### [WORK INSTRUCTIONS]
Reproduce the records below exactly, but only between the lines holding "(371, 219) = (549, 156): orange" and "(563, 393) = (629, 499): red", inclusive.

○ ○ ○ ○

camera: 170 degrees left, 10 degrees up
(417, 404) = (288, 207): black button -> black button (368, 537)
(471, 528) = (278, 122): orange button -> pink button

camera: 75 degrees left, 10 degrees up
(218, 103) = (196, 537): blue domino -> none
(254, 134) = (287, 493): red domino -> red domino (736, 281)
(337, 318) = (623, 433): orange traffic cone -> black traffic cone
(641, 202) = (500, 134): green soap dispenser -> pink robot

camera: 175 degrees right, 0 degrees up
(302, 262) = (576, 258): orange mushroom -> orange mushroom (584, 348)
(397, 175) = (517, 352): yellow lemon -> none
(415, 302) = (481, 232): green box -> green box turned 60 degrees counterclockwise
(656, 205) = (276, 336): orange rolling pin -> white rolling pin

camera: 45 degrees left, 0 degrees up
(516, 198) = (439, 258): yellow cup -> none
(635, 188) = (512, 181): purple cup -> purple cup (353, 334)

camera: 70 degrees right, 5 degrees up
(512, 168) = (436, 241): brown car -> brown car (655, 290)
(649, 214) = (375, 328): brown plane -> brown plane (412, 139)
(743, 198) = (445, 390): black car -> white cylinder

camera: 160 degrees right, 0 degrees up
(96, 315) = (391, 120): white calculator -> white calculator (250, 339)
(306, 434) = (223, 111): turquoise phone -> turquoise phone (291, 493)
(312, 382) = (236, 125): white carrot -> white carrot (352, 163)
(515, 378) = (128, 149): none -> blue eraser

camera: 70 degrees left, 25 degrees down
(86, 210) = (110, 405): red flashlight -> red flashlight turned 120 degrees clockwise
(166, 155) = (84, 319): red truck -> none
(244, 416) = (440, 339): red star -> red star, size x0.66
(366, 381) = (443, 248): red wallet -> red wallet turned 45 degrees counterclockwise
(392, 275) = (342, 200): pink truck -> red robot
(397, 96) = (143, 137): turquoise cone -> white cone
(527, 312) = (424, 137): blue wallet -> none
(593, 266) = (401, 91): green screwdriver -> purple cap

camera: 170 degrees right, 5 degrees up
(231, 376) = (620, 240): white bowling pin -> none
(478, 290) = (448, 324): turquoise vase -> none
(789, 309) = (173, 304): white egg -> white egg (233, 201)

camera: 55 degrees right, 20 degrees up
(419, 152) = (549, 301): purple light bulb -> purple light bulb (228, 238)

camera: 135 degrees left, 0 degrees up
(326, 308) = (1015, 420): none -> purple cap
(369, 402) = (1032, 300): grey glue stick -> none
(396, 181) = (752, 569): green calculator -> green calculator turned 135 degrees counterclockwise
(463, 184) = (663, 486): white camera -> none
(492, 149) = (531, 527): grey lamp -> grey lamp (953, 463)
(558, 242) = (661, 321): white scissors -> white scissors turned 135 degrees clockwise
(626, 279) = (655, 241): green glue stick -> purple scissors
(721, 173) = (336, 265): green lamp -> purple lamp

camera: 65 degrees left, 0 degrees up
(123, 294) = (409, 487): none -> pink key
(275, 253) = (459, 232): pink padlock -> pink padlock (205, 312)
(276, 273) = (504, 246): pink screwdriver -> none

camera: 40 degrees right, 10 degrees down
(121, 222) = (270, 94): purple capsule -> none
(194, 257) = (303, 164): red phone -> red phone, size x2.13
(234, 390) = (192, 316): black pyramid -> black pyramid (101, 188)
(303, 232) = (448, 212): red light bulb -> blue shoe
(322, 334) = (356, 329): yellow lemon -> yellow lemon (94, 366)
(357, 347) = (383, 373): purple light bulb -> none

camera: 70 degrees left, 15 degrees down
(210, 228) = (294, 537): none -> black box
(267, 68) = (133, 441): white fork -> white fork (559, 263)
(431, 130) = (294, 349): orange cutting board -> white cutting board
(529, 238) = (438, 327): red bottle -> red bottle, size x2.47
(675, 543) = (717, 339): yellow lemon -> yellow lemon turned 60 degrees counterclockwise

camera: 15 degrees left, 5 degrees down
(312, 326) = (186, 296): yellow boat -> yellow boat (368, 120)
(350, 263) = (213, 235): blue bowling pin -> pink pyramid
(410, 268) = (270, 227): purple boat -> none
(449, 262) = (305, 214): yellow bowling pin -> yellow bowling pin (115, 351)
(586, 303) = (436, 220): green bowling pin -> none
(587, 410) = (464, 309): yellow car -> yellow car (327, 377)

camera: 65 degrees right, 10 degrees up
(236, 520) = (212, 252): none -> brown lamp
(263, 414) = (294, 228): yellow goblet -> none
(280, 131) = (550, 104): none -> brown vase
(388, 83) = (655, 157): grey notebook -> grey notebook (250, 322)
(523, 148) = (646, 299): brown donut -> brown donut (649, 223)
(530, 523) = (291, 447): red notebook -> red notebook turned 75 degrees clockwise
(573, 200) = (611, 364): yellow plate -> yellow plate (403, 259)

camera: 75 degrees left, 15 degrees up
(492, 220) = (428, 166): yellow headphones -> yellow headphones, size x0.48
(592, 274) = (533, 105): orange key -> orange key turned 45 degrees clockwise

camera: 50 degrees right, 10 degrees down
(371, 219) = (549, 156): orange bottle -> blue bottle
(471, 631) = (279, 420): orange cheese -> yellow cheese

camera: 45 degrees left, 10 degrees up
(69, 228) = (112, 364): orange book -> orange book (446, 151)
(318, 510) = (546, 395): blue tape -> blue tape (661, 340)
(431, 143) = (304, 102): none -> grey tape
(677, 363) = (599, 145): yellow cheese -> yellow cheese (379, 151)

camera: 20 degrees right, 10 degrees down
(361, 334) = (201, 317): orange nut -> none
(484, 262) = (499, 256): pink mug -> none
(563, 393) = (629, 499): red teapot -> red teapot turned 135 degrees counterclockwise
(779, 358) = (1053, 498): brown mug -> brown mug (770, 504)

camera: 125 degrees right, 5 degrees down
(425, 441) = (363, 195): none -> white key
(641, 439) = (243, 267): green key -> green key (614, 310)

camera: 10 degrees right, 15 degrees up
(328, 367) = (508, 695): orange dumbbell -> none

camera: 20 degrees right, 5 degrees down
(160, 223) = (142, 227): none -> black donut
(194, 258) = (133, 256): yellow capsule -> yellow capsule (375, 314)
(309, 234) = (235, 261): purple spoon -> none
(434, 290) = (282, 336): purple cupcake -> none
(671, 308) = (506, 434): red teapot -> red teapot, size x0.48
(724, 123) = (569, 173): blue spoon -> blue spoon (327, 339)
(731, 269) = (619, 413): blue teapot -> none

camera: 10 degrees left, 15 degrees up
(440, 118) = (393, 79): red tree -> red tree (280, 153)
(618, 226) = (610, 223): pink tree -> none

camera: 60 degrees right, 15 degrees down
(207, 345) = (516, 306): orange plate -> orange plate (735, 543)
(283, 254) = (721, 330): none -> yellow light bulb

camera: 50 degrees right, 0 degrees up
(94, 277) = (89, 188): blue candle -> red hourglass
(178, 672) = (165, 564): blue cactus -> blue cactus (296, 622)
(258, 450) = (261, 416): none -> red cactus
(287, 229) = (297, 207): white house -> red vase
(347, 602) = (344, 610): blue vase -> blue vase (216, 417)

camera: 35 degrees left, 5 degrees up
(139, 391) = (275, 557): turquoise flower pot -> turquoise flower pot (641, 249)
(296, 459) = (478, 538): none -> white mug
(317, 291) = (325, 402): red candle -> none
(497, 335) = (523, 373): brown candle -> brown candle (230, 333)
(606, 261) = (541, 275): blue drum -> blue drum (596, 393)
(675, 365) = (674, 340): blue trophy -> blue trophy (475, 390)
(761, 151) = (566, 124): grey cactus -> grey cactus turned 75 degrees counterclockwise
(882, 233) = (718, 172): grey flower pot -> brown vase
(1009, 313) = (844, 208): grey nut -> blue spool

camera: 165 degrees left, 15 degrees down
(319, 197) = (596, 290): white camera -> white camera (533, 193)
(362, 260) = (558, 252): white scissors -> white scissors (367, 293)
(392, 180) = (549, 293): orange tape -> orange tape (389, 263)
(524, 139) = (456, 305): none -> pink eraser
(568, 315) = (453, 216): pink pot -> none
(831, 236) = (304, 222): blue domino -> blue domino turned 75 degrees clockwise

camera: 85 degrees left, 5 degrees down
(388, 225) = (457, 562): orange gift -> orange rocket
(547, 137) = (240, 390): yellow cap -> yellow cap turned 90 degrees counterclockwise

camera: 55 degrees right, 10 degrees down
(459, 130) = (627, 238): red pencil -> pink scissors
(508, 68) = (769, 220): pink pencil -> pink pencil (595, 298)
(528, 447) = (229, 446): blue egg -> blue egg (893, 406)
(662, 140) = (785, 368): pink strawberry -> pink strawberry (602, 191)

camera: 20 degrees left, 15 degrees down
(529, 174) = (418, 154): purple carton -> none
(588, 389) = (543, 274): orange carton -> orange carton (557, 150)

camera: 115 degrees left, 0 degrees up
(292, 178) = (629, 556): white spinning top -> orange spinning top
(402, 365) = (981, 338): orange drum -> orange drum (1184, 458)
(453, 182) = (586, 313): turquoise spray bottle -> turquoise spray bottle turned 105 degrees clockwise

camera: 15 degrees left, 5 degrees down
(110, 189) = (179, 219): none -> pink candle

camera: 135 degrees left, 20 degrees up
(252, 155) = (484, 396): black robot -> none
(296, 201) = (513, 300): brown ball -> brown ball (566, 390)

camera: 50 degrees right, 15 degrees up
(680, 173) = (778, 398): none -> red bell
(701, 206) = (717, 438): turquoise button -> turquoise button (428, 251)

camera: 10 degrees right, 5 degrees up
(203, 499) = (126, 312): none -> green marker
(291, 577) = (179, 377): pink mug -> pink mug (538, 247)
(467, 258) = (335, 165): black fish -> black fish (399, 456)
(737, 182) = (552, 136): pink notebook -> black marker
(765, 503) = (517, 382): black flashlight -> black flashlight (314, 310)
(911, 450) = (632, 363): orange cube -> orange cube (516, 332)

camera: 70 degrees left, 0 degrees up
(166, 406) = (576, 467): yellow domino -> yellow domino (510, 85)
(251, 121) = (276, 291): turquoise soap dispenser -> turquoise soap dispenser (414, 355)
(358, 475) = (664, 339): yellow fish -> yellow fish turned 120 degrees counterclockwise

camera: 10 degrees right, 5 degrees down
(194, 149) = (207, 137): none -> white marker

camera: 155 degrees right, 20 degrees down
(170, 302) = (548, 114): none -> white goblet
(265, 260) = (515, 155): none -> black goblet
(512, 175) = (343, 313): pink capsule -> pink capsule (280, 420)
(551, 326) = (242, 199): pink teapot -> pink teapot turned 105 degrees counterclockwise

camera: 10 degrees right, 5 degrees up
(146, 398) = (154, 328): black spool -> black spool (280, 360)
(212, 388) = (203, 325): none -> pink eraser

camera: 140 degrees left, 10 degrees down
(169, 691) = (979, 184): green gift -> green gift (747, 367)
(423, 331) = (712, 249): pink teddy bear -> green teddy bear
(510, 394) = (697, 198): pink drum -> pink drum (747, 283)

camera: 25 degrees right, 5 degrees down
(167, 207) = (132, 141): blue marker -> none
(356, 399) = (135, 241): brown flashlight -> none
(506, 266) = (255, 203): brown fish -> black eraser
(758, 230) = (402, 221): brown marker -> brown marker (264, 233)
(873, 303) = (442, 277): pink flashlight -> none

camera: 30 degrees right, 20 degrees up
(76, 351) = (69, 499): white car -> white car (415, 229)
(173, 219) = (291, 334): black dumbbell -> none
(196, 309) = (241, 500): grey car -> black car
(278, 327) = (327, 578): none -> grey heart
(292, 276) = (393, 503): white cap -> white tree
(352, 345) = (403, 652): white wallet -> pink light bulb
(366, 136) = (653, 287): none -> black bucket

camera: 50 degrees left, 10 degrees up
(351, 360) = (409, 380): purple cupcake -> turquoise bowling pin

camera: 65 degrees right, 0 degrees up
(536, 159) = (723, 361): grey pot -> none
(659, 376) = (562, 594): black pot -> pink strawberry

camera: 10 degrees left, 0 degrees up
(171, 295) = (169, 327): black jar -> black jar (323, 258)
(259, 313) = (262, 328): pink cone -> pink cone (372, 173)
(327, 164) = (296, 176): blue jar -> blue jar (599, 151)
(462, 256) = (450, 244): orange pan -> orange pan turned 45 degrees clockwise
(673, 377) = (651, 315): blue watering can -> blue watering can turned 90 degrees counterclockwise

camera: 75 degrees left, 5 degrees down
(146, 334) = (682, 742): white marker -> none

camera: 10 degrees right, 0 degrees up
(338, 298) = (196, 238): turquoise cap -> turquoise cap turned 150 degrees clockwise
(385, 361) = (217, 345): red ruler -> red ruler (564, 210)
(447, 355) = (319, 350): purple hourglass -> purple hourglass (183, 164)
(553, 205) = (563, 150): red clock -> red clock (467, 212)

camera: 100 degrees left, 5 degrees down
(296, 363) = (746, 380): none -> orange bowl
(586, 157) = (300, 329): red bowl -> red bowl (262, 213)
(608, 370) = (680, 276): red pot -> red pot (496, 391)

○ ○ ○ ○

### [OUTPUT FOR THIS TASK]
(371, 219) = (549, 156): orange bottle -> blue bottle
(471, 631) = (279, 420): orange cheese -> yellow cheese

camera: 45 degrees left, 10 degrees up
(69, 228) = (112, 364): orange book -> orange book (446, 151)
(318, 510) = (546, 395): blue tape -> blue tape (661, 340)
(431, 143) = (304, 102): none -> grey tape
(677, 363) = (599, 145): yellow cheese -> yellow cheese (379, 151)

camera: 20 degrees right, 10 degrees down
(361, 334) = (201, 317): orange nut -> none
(484, 262) = (499, 256): pink mug -> none
(563, 393) = (629, 499): red teapot -> red teapot turned 135 degrees counterclockwise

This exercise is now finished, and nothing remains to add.